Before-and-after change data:
--------------------------------------------------
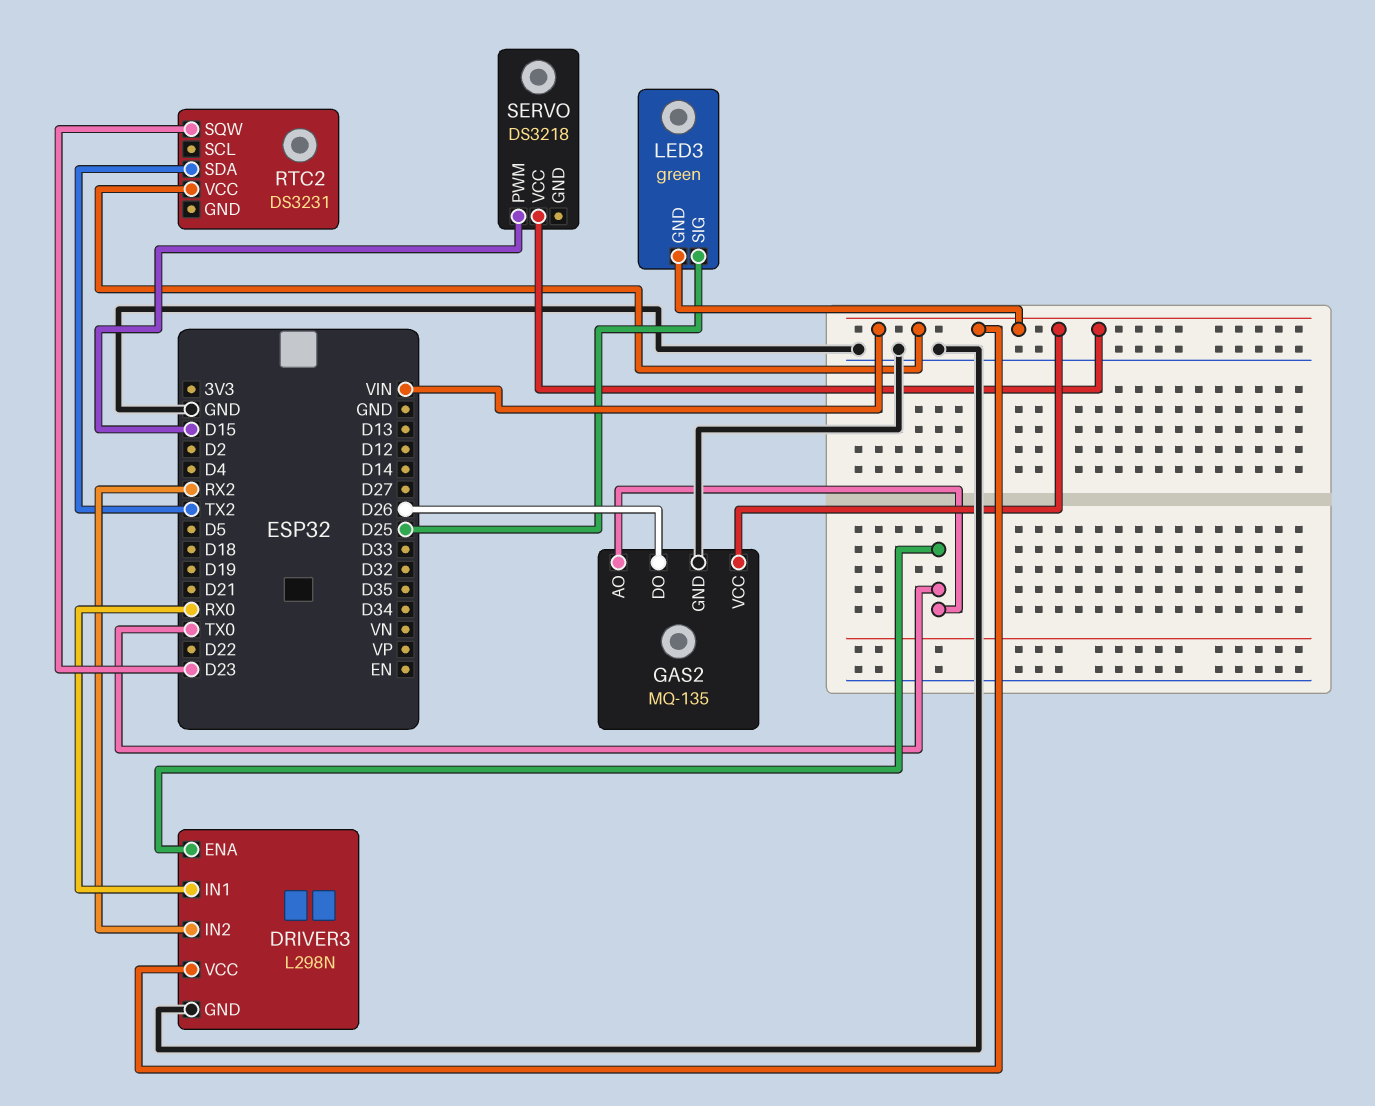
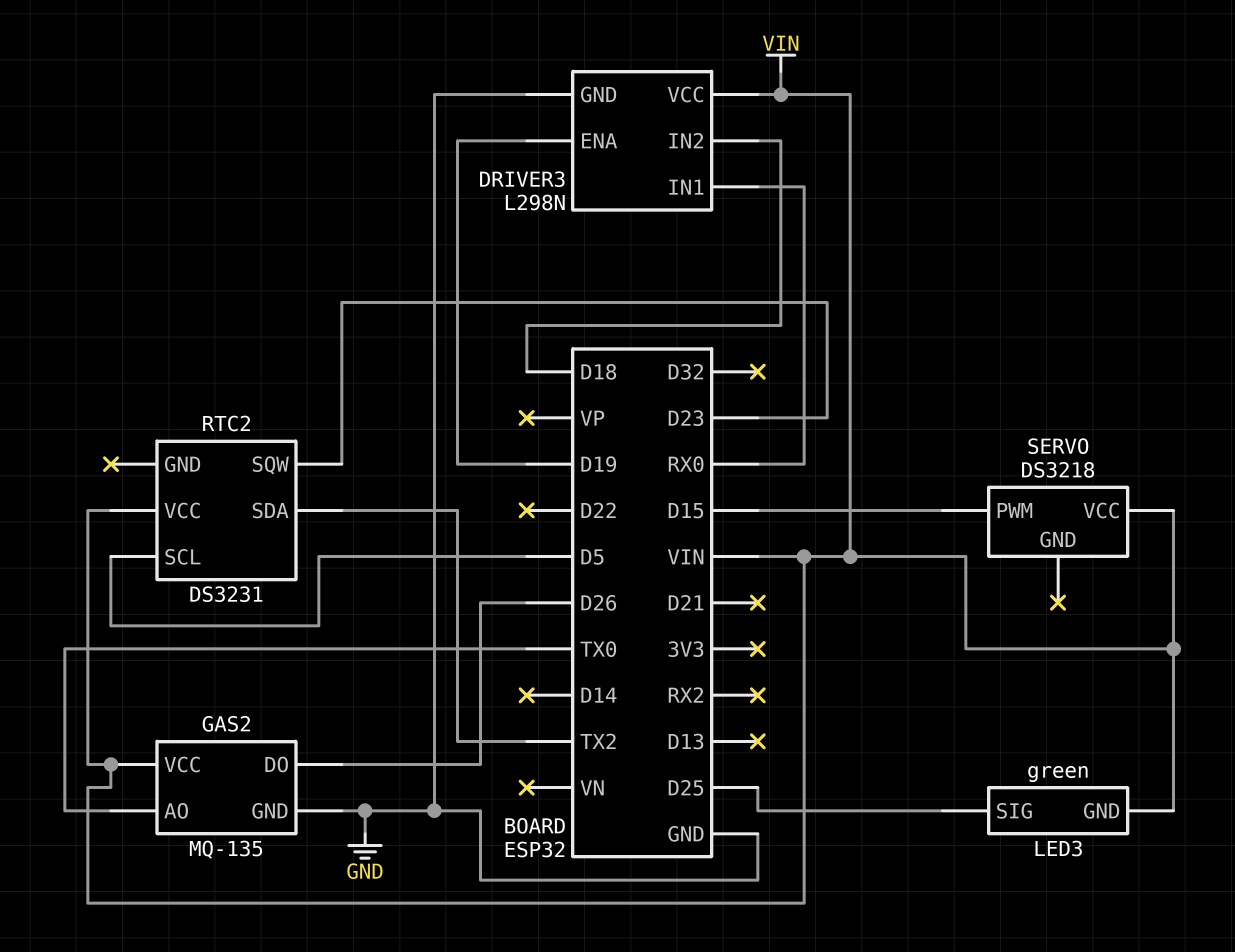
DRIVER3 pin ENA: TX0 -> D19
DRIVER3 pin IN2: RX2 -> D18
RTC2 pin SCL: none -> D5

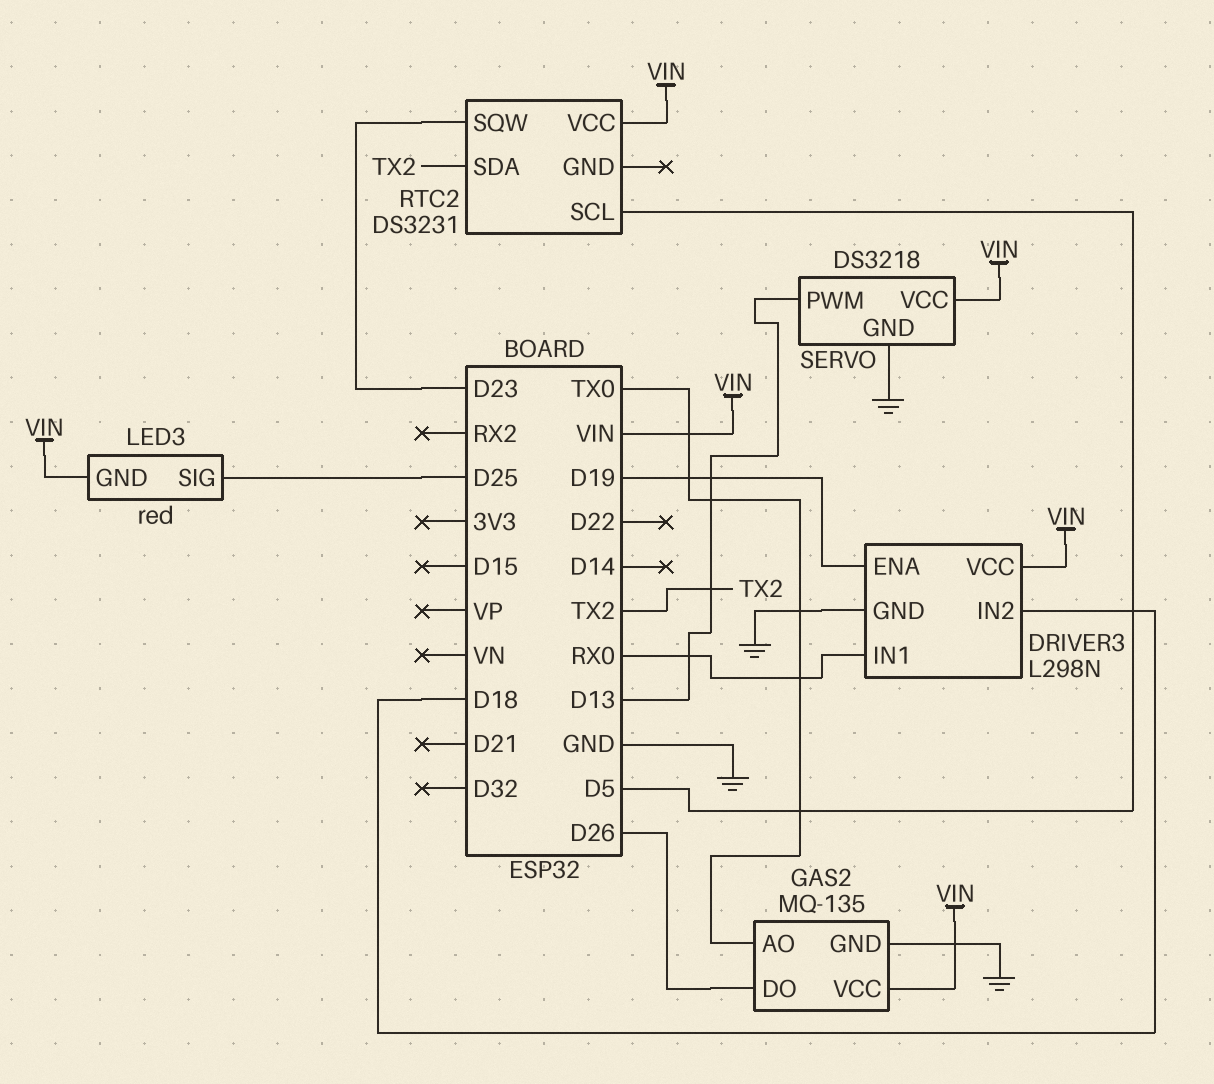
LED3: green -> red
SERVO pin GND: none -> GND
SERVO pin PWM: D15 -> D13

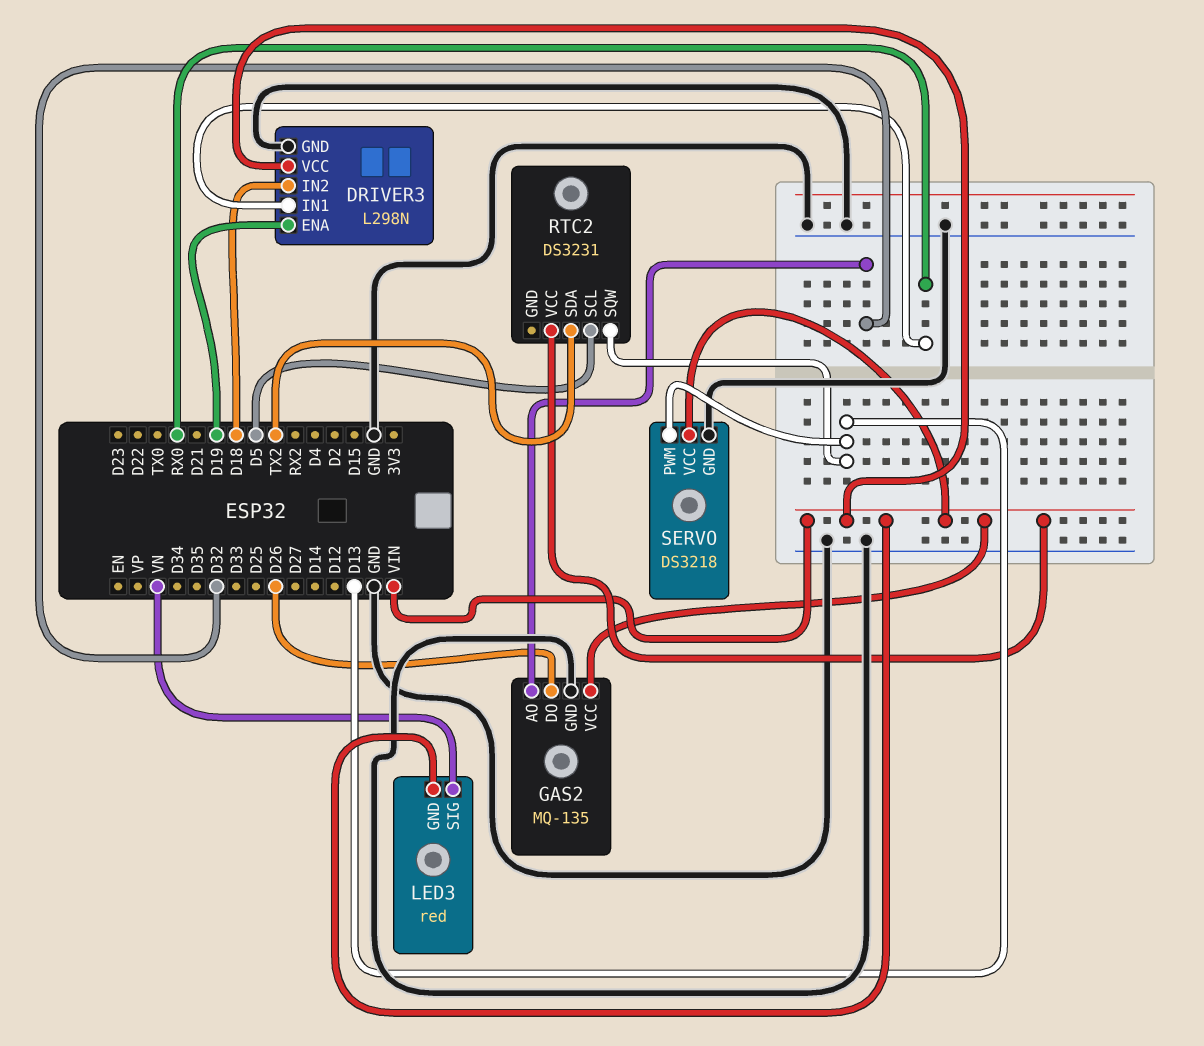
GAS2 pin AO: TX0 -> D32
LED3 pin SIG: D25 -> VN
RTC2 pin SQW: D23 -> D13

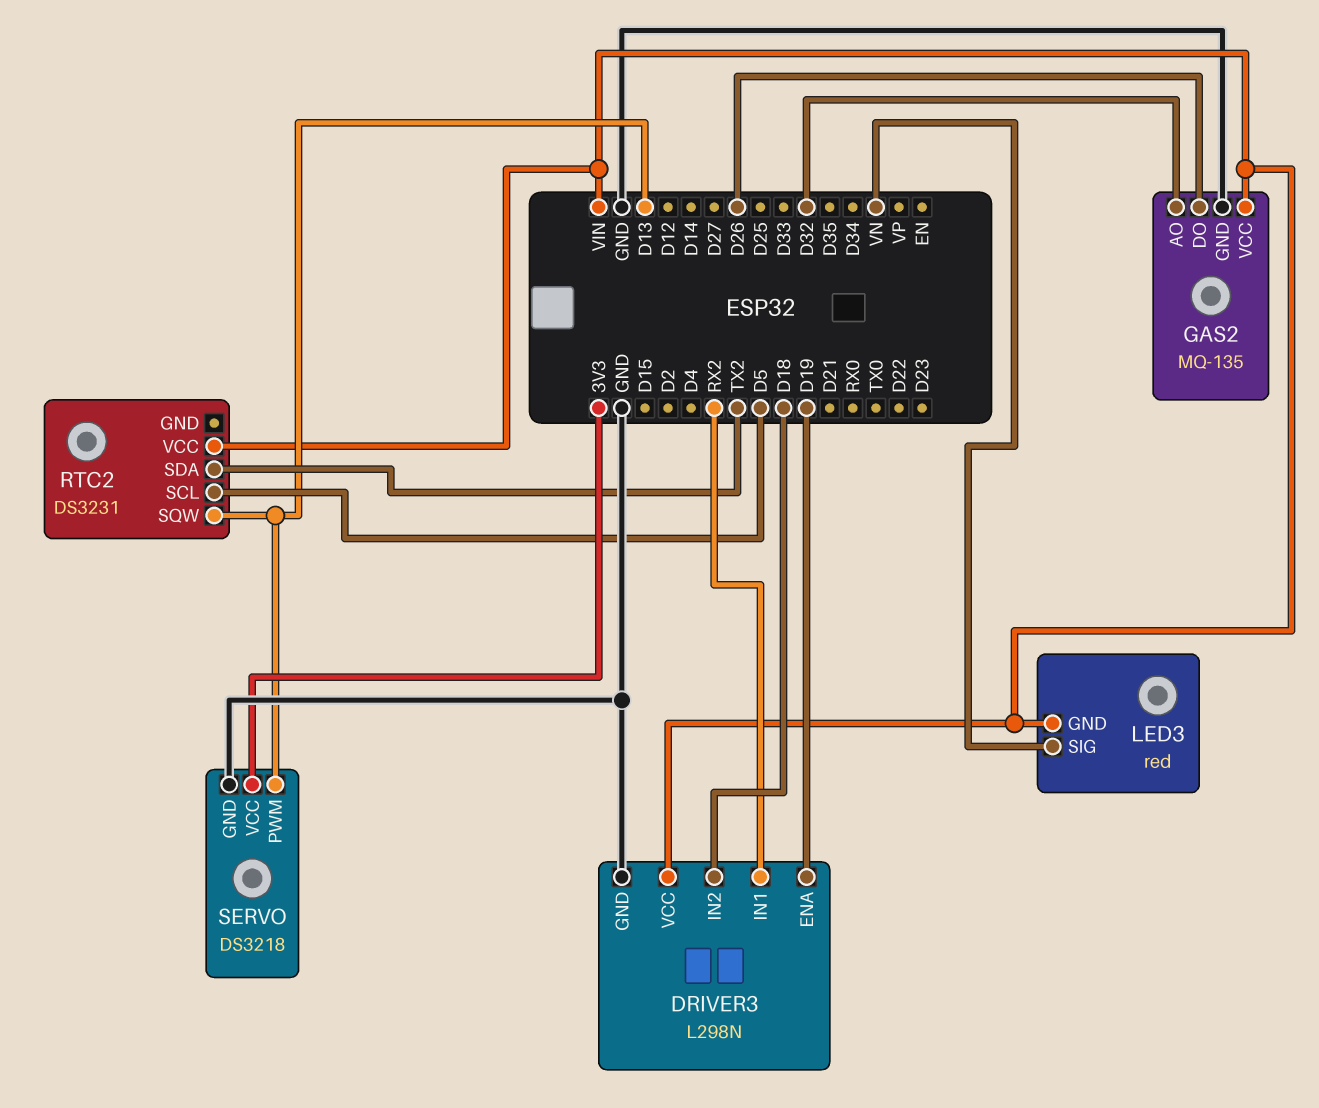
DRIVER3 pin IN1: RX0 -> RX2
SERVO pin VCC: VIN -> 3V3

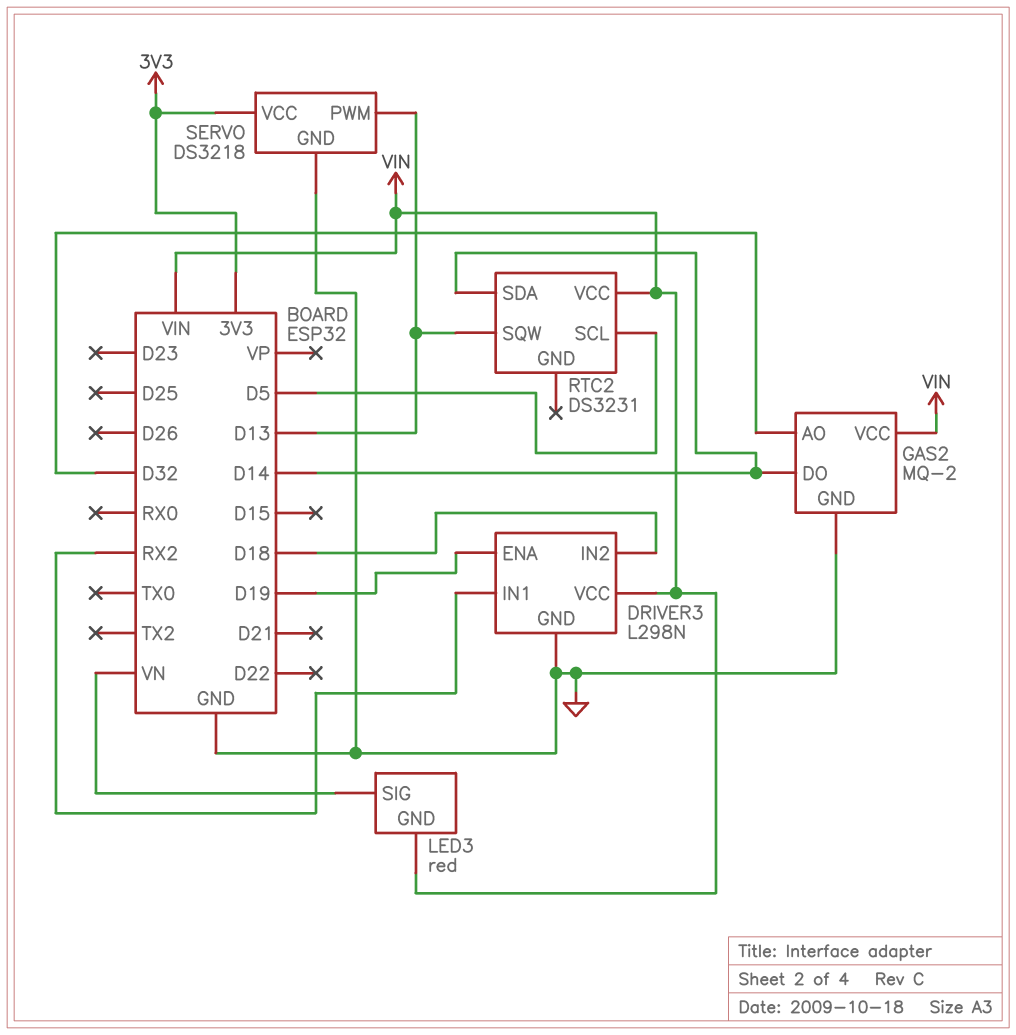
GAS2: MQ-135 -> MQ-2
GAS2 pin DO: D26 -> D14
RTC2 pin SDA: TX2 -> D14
--------------------------------------------------
> _EXERCISE REQUIREMENTS_
Print the data above in full and exactly as it appears, skipping the pictures.

> _TASK RESPONSE_
DRIVER3 pin ENA: TX0 -> D19
DRIVER3 pin IN2: RX2 -> D18
RTC2 pin SCL: none -> D5

LED3: green -> red
SERVO pin GND: none -> GND
SERVO pin PWM: D15 -> D13

GAS2 pin AO: TX0 -> D32
LED3 pin SIG: D25 -> VN
RTC2 pin SQW: D23 -> D13

DRIVER3 pin IN1: RX0 -> RX2
SERVO pin VCC: VIN -> 3V3

GAS2: MQ-135 -> MQ-2
GAS2 pin DO: D26 -> D14
RTC2 pin SDA: TX2 -> D14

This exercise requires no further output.